Print out each entry below exactly; do not carry over any image.
== Data records ==
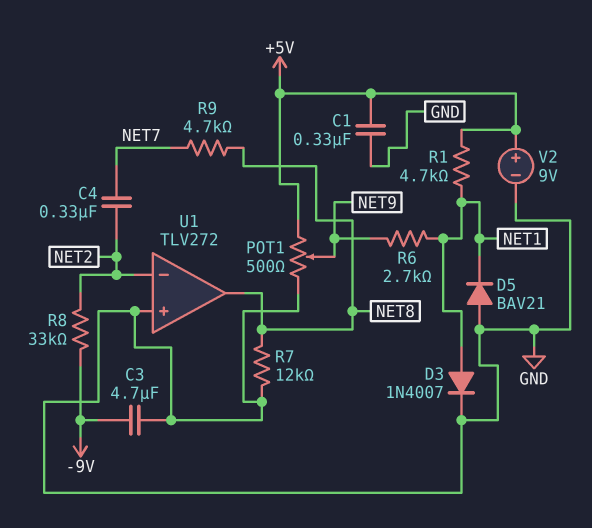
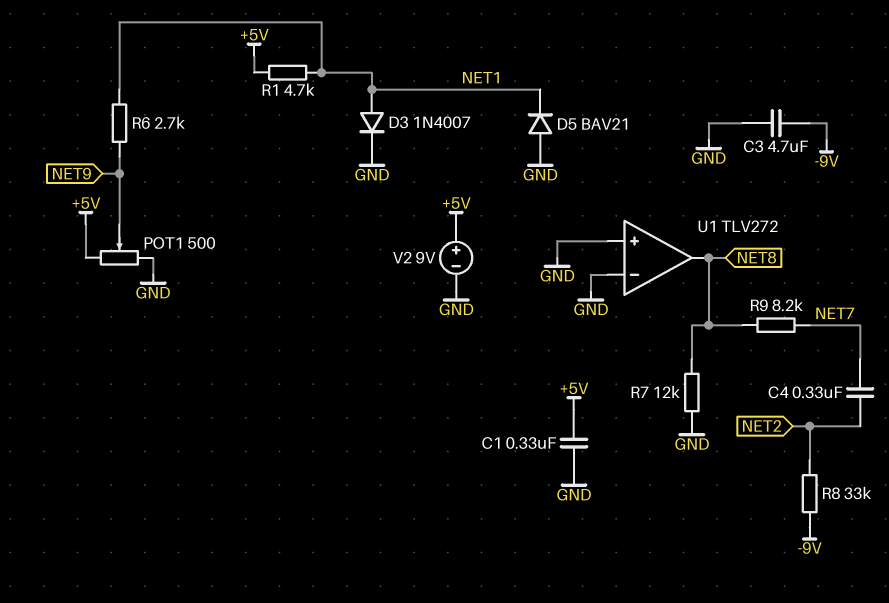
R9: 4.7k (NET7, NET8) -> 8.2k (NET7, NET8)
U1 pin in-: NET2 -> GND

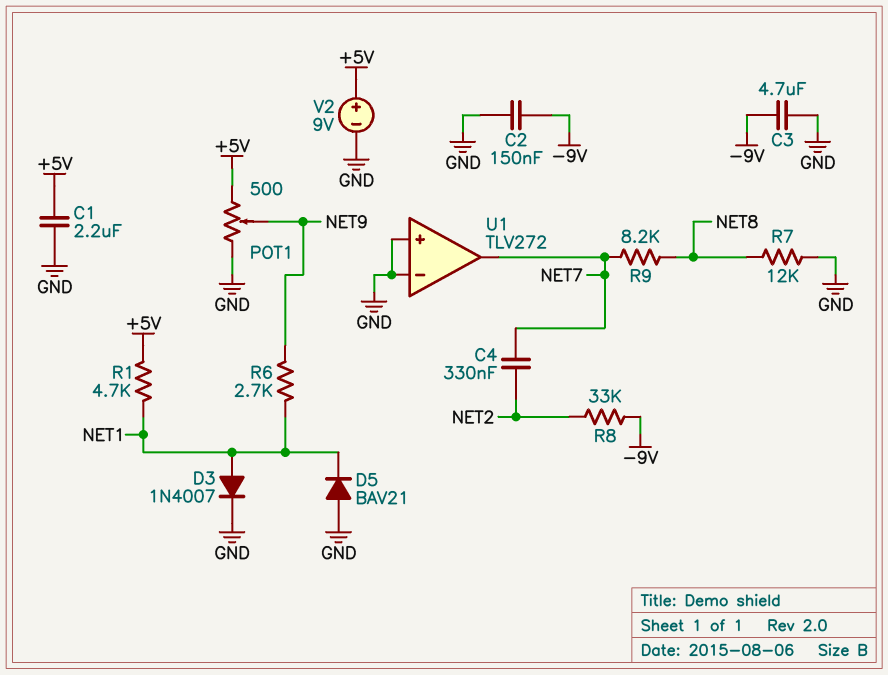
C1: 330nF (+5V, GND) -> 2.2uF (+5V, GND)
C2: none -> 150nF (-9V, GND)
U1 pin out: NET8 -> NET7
===
• [Worked solution]
R9: 4.7k (NET7, NET8) -> 8.2k (NET7, NET8)
U1 pin in-: NET2 -> GND

C1: 330nF (+5V, GND) -> 2.2uF (+5V, GND)
C2: none -> 150nF (-9V, GND)
U1 pin out: NET8 -> NET7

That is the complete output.